*Activity*: From the listing below, copy out every line where the word "green" appears.

*Dataset section*:
■ ■ ■ ■ ■
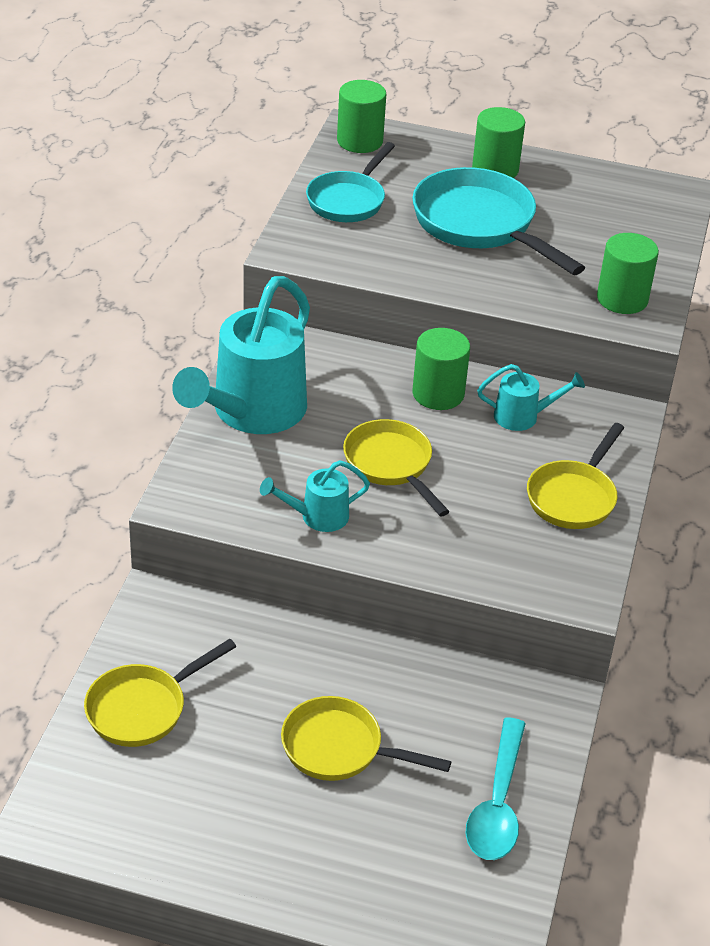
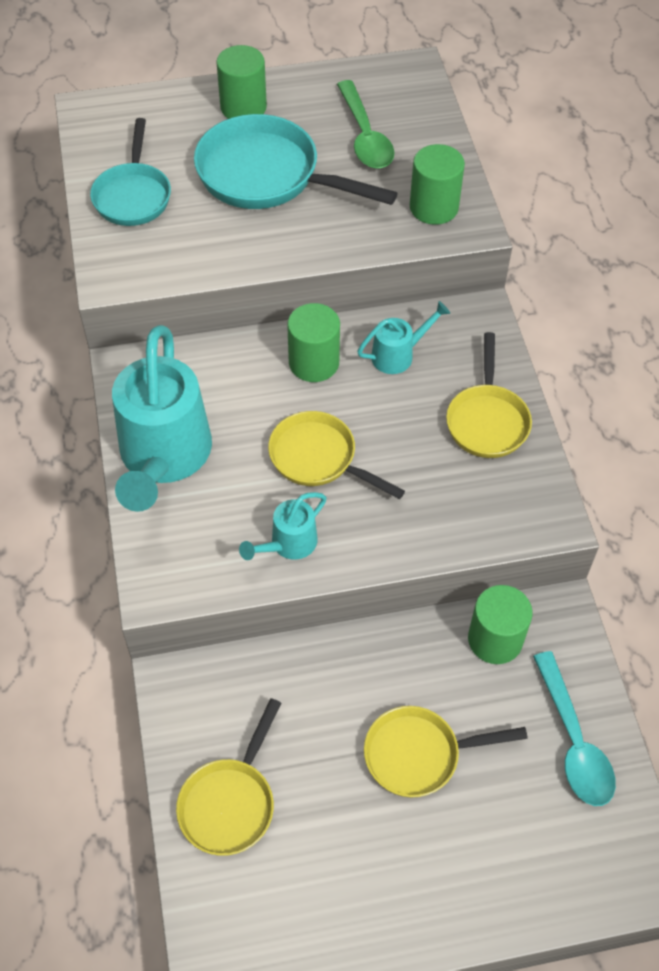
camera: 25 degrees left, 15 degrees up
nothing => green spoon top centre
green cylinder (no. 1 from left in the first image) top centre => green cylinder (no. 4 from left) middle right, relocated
■ ■ ■ ■ ■
*Exercise answer*:
nothing => green spoon top centre
green cylinder (no. 1 from left in the first image) top centre => green cylinder (no. 4 from left) middle right, relocated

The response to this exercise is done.